Extracted data entries:
- Opening Delimiter -

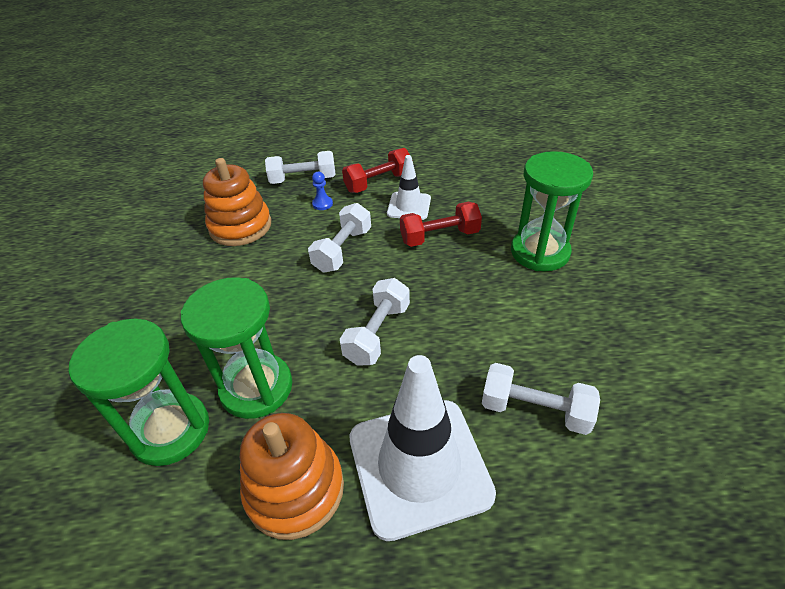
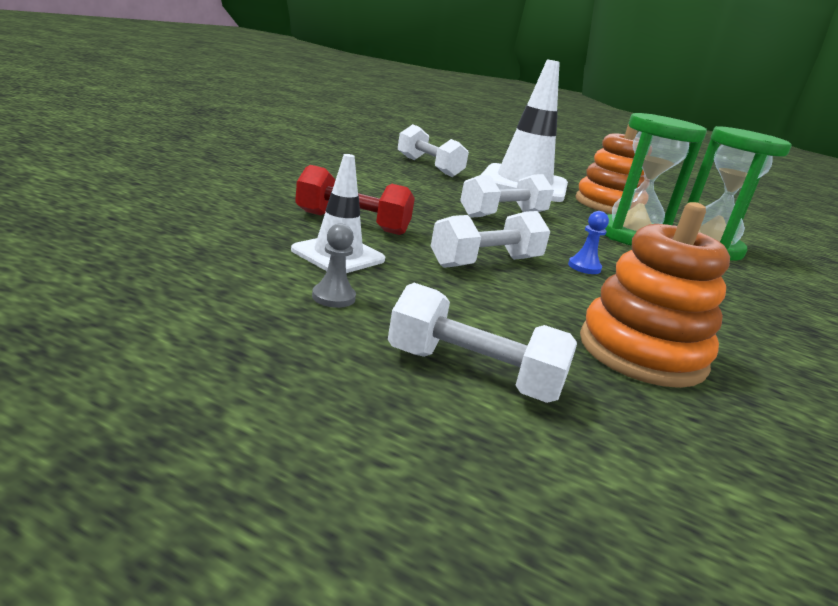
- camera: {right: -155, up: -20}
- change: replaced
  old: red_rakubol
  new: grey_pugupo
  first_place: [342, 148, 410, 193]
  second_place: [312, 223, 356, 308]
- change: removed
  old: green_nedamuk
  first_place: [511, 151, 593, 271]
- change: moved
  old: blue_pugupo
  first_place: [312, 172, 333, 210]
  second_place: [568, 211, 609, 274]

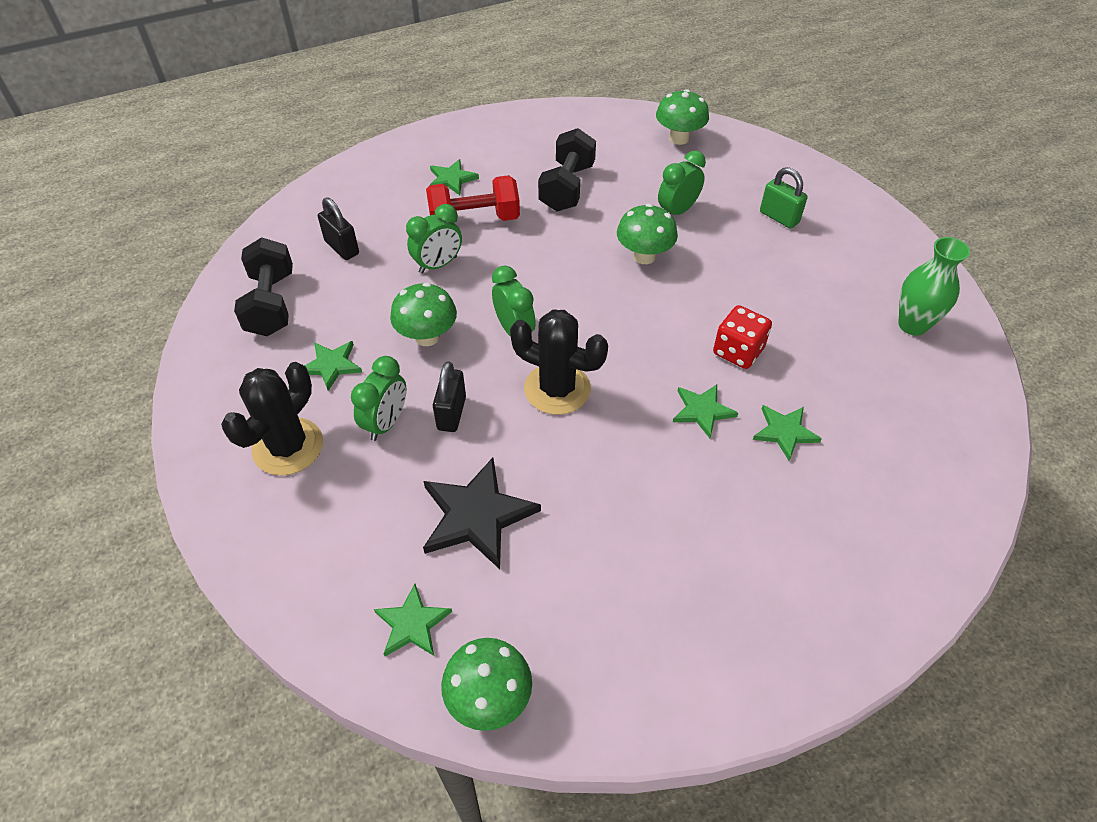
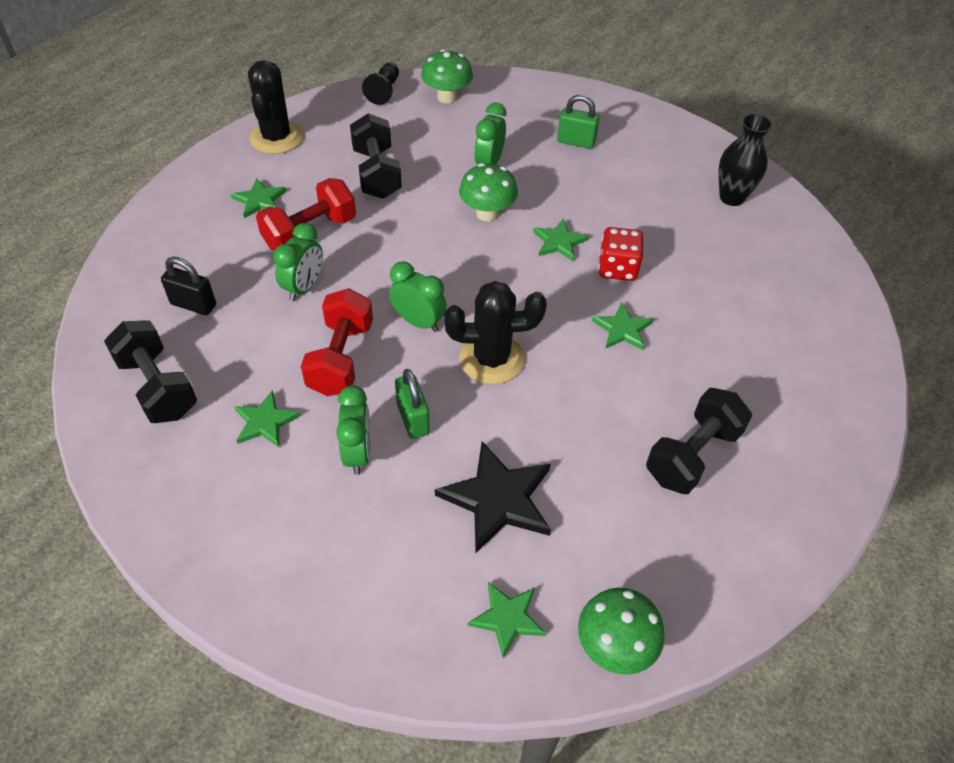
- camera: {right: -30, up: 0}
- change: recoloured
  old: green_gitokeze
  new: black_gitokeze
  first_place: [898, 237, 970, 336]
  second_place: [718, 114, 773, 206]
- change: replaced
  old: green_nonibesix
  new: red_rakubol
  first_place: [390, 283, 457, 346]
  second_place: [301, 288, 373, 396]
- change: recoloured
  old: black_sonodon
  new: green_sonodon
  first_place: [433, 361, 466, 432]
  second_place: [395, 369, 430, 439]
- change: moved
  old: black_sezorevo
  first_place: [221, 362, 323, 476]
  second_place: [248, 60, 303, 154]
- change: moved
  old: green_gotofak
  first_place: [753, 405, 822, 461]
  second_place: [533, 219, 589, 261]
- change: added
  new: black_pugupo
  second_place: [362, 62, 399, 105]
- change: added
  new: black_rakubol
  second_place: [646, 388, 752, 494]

- Closing Delimiter -
- Opening Delimiter -

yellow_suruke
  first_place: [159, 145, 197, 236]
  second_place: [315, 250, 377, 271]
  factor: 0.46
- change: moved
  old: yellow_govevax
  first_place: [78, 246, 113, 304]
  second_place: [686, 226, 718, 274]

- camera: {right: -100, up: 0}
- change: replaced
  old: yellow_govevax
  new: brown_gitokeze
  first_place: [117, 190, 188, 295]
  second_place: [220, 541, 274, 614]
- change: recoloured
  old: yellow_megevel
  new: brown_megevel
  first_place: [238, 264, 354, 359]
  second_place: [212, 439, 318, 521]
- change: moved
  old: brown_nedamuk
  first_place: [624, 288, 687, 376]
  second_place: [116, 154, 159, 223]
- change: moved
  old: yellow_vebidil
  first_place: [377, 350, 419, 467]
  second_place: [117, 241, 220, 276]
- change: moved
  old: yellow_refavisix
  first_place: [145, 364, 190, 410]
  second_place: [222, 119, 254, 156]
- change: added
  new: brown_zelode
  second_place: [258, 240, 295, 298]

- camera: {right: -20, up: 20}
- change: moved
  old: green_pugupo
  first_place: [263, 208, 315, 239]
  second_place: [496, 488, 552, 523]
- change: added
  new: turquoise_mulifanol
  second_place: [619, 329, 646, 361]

- Closing Delimiter -

_INSTRUCTIONS FOR THE TASK:_
Each line in the entries above, starting at the line with "first_place: [511, 151, 593, 271]" and ending at the line with "first_place: [312, 172, 333, 210]", is to be printed exactly, and only those lines.

_REPLY TO THE EXERCISE:_
  first_place: [511, 151, 593, 271]
- change: moved
  old: blue_pugupo
  first_place: [312, 172, 333, 210]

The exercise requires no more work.